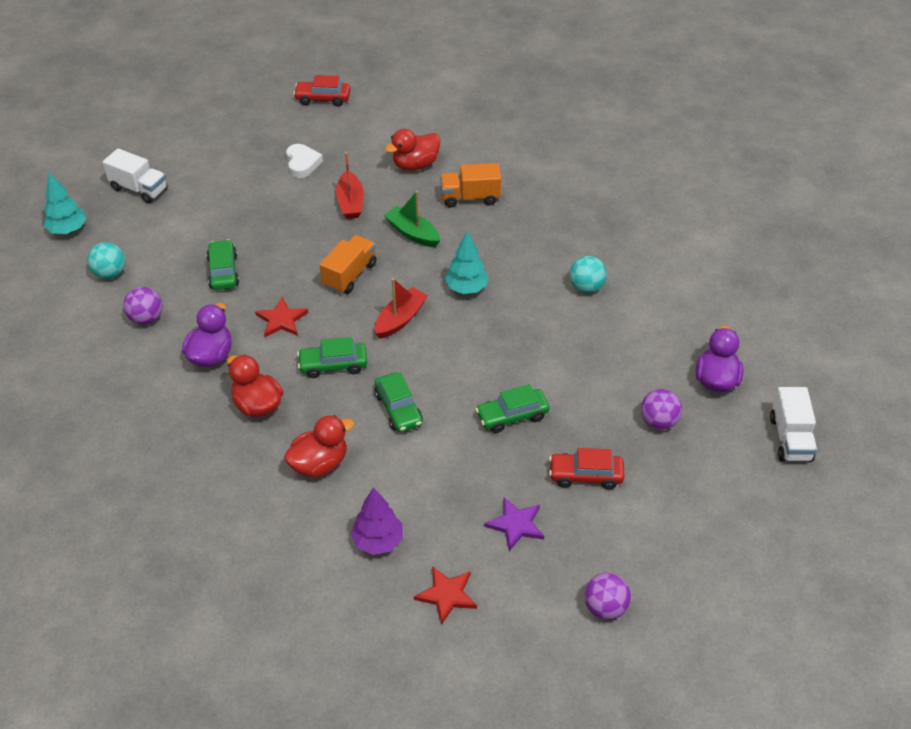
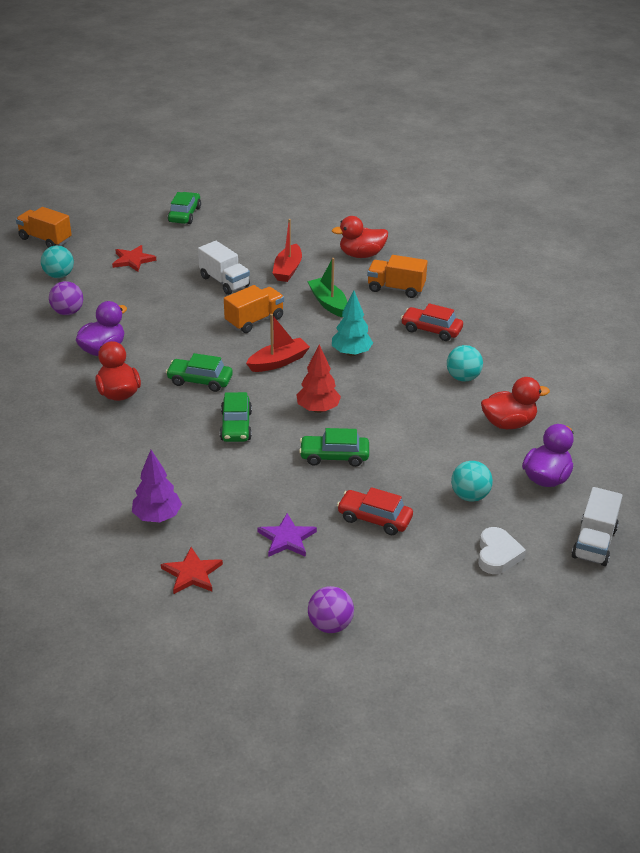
camera: 20 degrees right, 10 degrees down
(68, 230) = (45, 239): turquoise tree -> orange truck
(139, 189) = (119, 224): white truck -> white truck (224, 282)
(223, 272) = (150, 294): green car -> green car (185, 215)
(282, 320) = (177, 339): red star -> red star (133, 260)
(302, 163) = (264, 234): white heart -> white heart (497, 554)
(319, 464) = (143, 448): red duck -> red duck (508, 423)
(323, 99) = (310, 193): red car -> red car (431, 330)
(468, 365) = (318, 409): none -> red tree
(658, 422) = (470, 496): purple ball -> turquoise ball

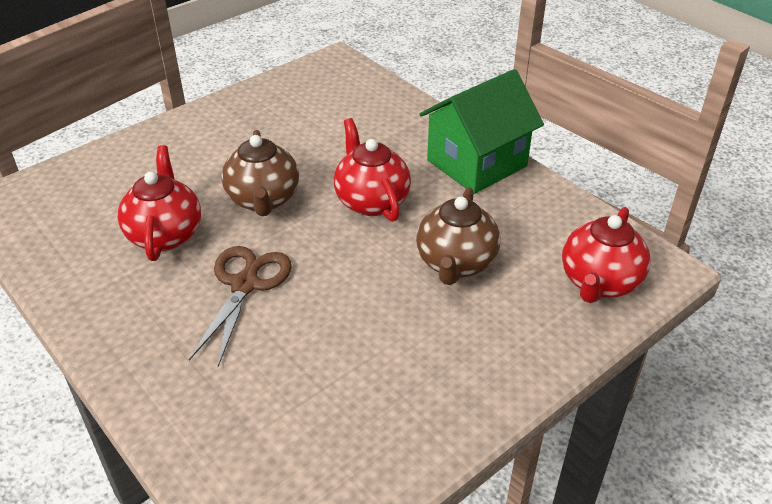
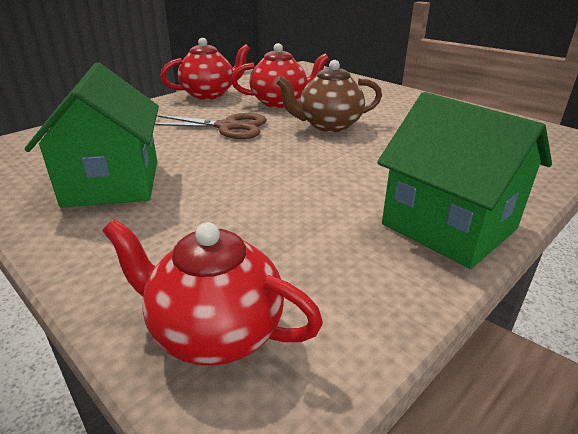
camera: 85 degrees right, 10 degrees down
(371, 201) = (344, 166): red teapot -> red teapot (209, 94)
(391, 373) = (112, 183): none -> green house
(455, 263) = (254, 213): brown teapot -> none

Task goal: Could you reproduce exactly, and only, the lines from the one containing "(319, 464) = (143, 448): red" through the end of the records above, both included, while leaving out the pictures?

Task solution:
(319, 464) = (143, 448): red duck -> red duck (508, 423)
(323, 99) = (310, 193): red car -> red car (431, 330)
(468, 365) = (318, 409): none -> red tree
(658, 422) = (470, 496): purple ball -> turquoise ball

camera: 85 degrees right, 10 degrees down
(371, 201) = (344, 166): red teapot -> red teapot (209, 94)
(391, 373) = (112, 183): none -> green house
(455, 263) = (254, 213): brown teapot -> none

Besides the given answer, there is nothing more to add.